Content starts
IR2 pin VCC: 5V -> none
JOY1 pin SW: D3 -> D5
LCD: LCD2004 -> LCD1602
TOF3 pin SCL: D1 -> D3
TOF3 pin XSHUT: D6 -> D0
Content ends
Content starts
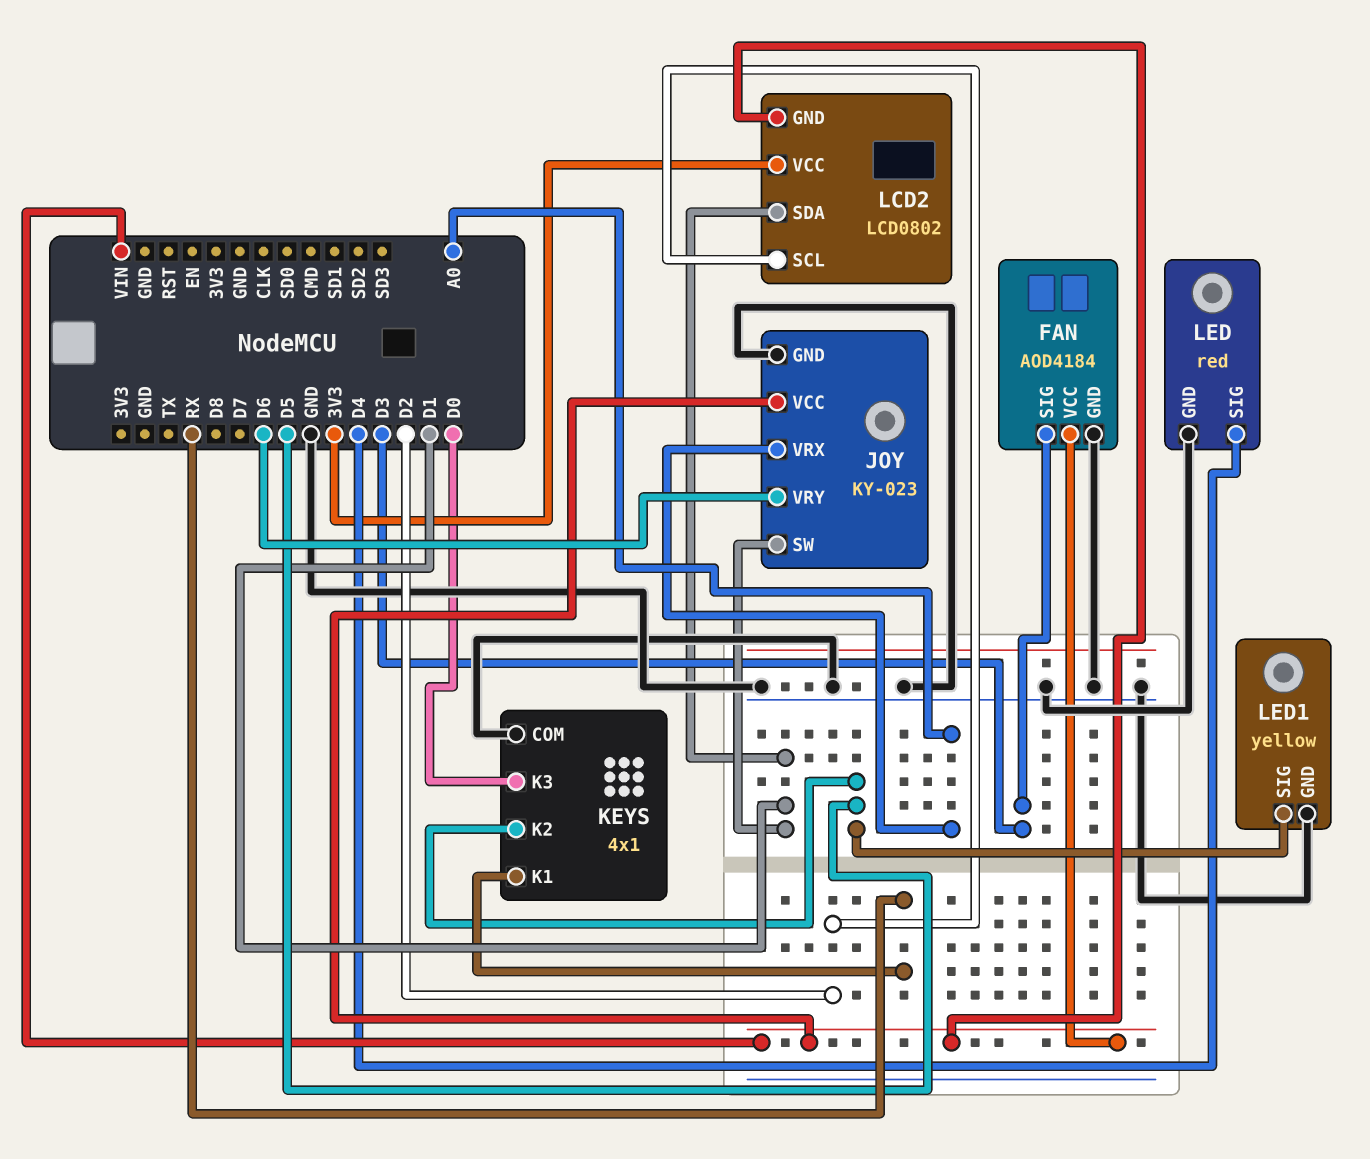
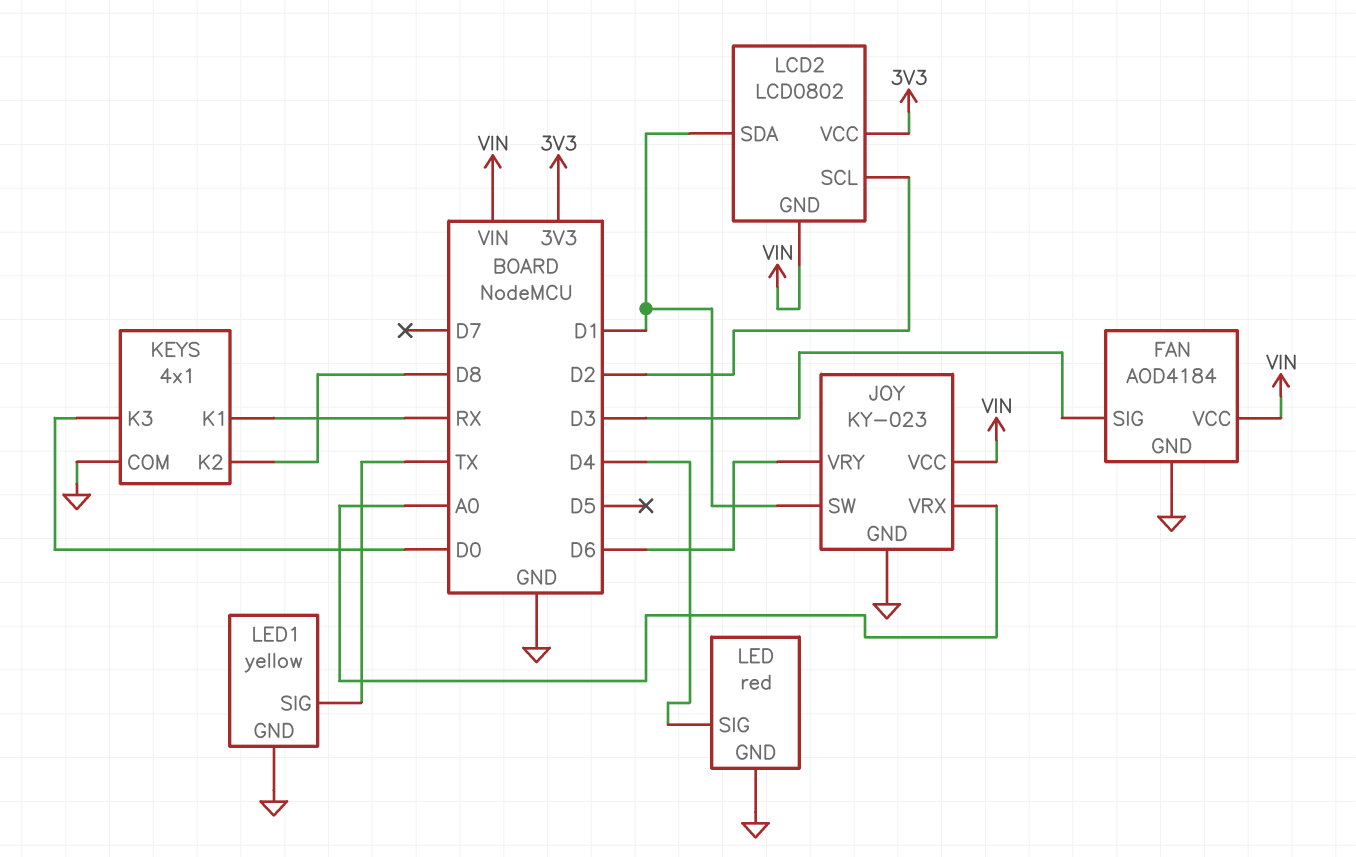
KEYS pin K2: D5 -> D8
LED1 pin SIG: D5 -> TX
Content ends
■ Your objective ■
Your answer should consist solely of the lines above from the line with "JOY1 pin SW: D3 -> D5" to the line with "TOF3 pin XSHUT: D6 -> D0", both included, reproduced exactly.

■ Solution to the problem ■
JOY1 pin SW: D3 -> D5
LCD: LCD2004 -> LCD1602
TOF3 pin SCL: D1 -> D3
TOF3 pin XSHUT: D6 -> D0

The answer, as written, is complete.